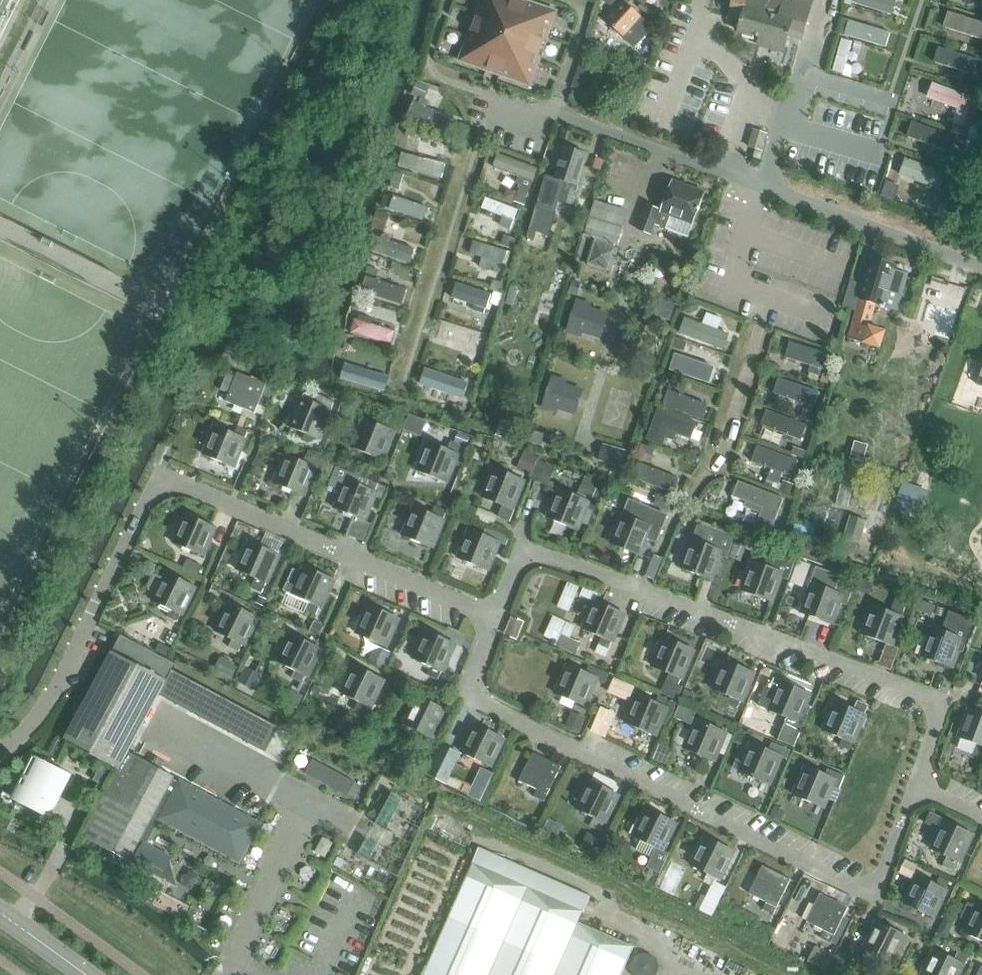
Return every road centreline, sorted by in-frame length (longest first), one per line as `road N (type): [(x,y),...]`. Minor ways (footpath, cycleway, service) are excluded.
road 1 (residential): [(492,618),(470,686),(479,706),(845,886),(885,875),(919,789)]
road 2 (residential): [(919,789),(939,717),(923,699),(524,548),(492,618)]
road 3 (residential): [(57,690),(152,499),(175,484),(492,618)]
road 4 (residential): [(981,267),(613,134),(487,98)]

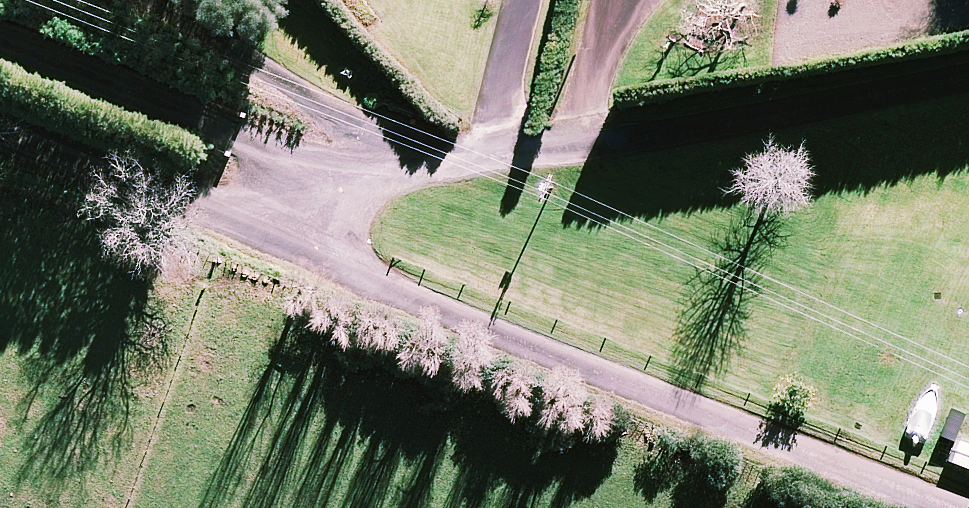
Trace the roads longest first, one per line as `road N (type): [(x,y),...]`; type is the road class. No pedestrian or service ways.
road 1 (residential): [(944,507),(260,232)]
road 2 (residential): [(968,70),(489,153),(260,232)]
road 3 (residential): [(260,232),(0,136)]

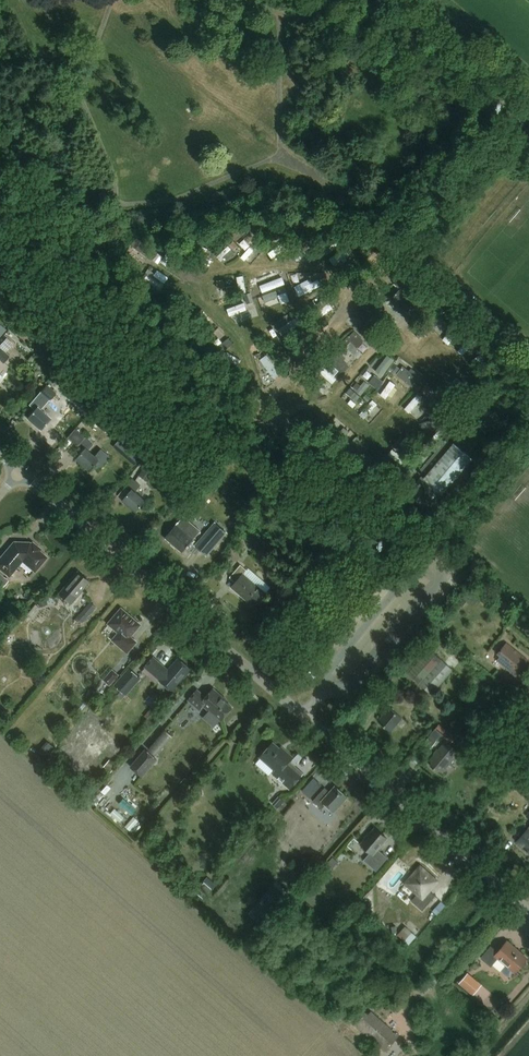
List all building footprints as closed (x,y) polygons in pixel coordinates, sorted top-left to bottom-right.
[(520,138),(528,145),(528,128),(520,138)] [(308,272),(294,277),(300,293),(314,287),(308,272)] [(218,289),(225,287),(223,279),(217,281),(218,289)] [(4,364),(11,356),(7,352),(14,344),(6,338),(0,346),(0,361),(4,364)] [(330,358),(344,370),(351,362),(338,350),(330,358)] [(351,383),(346,396),(351,397),(349,403),(358,405),(364,387),(351,383)] [(50,399),(56,392),(47,384),(29,404),(34,408),(27,417),(40,428),(49,417),(39,409),(45,402),(46,403),(49,398),(50,399)] [(362,412),(368,421),(380,412),(374,403),(362,412)] [(313,421),(321,429),(332,418),(324,410),(313,421)] [(81,450),(74,458),(88,469),(91,466),(98,473),(110,459),(100,450),(95,456),(88,450),(93,444),(84,437),(76,446),(81,450)] [(419,471),(444,492),(473,457),(454,442),(452,445),(445,440),(419,471)] [(143,468),(140,476),(150,480),(153,472),(143,468)] [(136,512),(146,501),(135,491),(140,485),(133,478),(124,488),(129,492),(122,500),(136,512)] [(182,551),(193,538),(184,529),(185,528),(179,522),(166,537),(182,551)] [(227,533),(215,522),(195,545),(207,556),(227,533)] [(0,558),(0,568),(9,576),(22,561),(35,571),(47,557),(39,551),(40,549),(32,542),(31,544),(29,542),(26,546),(25,545),(20,545),(19,546),(14,542),(0,558)] [(255,605),(266,592),(244,573),(248,569),(241,563),(230,576),(236,581),(232,585),(255,605)] [(78,571),(60,593),(71,603),(90,581),(78,571)] [(8,581),(0,573),(0,585),(3,587),(8,581)] [(39,607),(47,604),(45,598),(37,600),(39,607)] [(92,600),(77,617),(84,622),(98,606),(92,600)] [(127,651),(135,642),(129,637),(139,625),(122,611),(111,624),(121,633),(115,640),(127,651)] [(528,661),(528,660),(507,642),(498,653),(501,655),(497,660),(516,676),(528,661)] [(453,670),(429,649),(408,674),(432,695),(453,670)] [(153,657),(145,667),(160,679),(159,680),(173,691),(191,669),(178,658),(168,669),(153,657)] [(110,685),(119,675),(109,666),(101,675),(105,678),(103,679),(110,685)] [(129,667),(115,683),(128,694),(142,677),(129,667)] [(206,697),(197,689),(188,700),(199,709),(203,705),(221,720),(232,707),(220,696),(221,695),(213,688),(206,697)] [(402,718),(389,707),(378,720),(391,731),(402,718)] [(150,720),(156,713),(151,709),(145,716),(150,720)] [(457,737),(440,723),(426,740),(433,746),(441,736),(451,744),(457,737)] [(166,729),(149,748),(157,755),(174,736),(166,729)] [(432,762),(429,765),(438,772),(439,769),(443,772),(459,752),(446,741),(439,749),(438,749),(434,753),(435,754),(430,760),(432,762)] [(273,742),(260,757),(274,770),(271,773),(290,789),(304,773),(290,760),(293,757),(286,750),(284,752),(273,742)] [(146,749),(131,767),(143,777),(159,760),(146,749)] [(111,772),(117,765),(110,759),(104,766),(111,772)] [(333,812),(346,797),(334,786),(325,796),(320,792),(313,801),(322,809),(325,805),(333,812)] [(278,809),(285,801),(279,796),(272,803),(278,809)] [(120,822),(125,817),(115,808),(111,813),(120,822)] [(130,831),(139,821),(134,817),(125,826),(130,831)] [(388,858),(378,849),(387,838),(375,827),(361,844),(370,852),(364,860),(376,871),(388,858)] [(518,840),(528,850),(528,827),(518,840)] [(437,881),(420,867),(406,883),(418,893),(412,901),(423,910),(436,895),(429,890),(437,881)] [(205,882),(204,882),(196,891),(203,898),(211,889),(212,888),(213,889),(217,885),(208,877),(204,881),(205,882)] [(259,910),(267,916),(284,895),(277,889),(259,910)] [(409,944),(416,936),(405,926),(398,934),(409,944)] [(527,958),(507,940),(498,951),(491,945),(481,957),(491,966),(498,958),(506,964),(502,969),(502,971),(506,975),(509,975),(513,970),(515,972),(520,966),(521,967),(524,967),(525,967),(527,965),(527,962),(526,961),(526,960),(527,958)] [(483,985),(469,973),(460,984),(474,995),(483,985)] [(386,1052),(399,1037),(371,1013),(369,1016),(366,1014),(356,1025),(386,1052)]
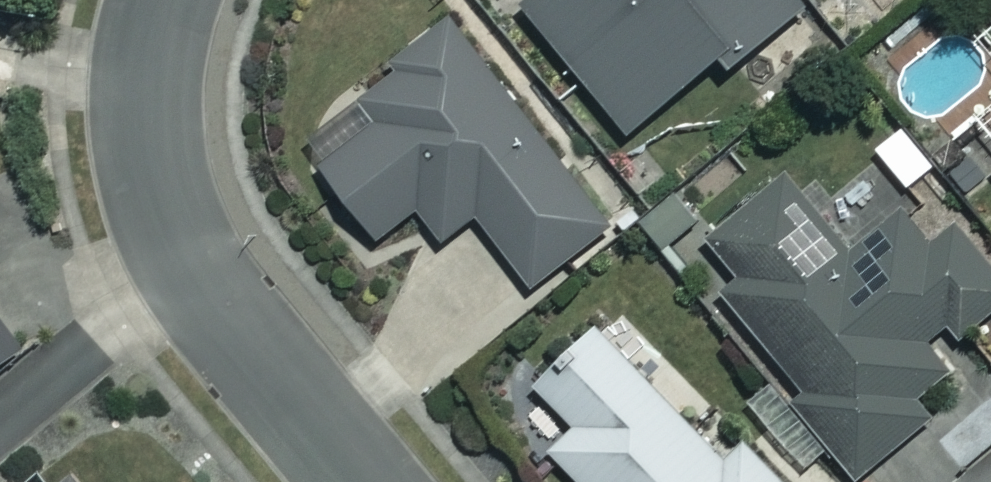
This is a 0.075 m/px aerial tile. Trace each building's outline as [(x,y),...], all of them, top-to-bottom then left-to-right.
[(519,6),(622,134),(715,58),(728,74),(803,13),(792,0),(526,0),(519,6)] [(607,226),(452,22),(366,88),(374,99),(341,124),(348,133),(306,165),(367,244),(414,208),(439,241),(473,215),(528,286),(607,226)] [(932,168),(898,124),(871,145),(905,189),(932,168)] [(956,338),(990,310),(990,277),(952,228),(928,248),(900,213),(847,255),(785,178),(706,241),(737,280),(719,295),(798,393),(787,401),(851,480),(969,386),(925,331),(940,319),(956,338)] [(23,344),(0,310),(0,359),(23,344)] [(741,443),(720,462),(596,330),(536,387),(575,428),(551,451),(580,481),(778,481),(741,443)]
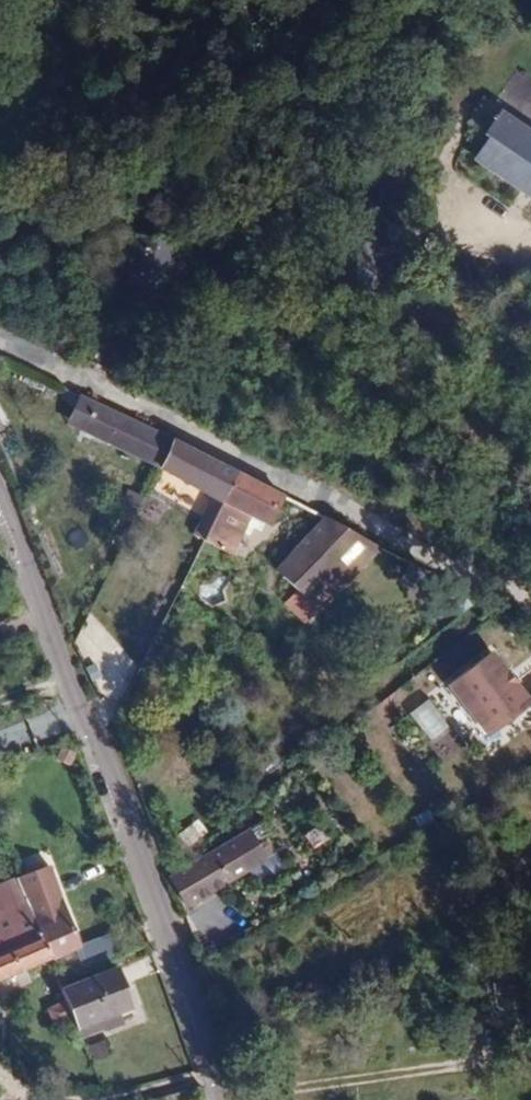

========

### The problem
Look through the records for the string "type". Copy every line that has it.

### Task output
Return every road centreline, sorted by in-frame length (longest first), one per line as `road N (type): [(x,y),...]`. Minor ways (footpath, cycleway, service) are excluded.
Trace the roads longest first, one per line as `road N (type): [(x,y),...]`; type is the road class. No pedestrian or service ways.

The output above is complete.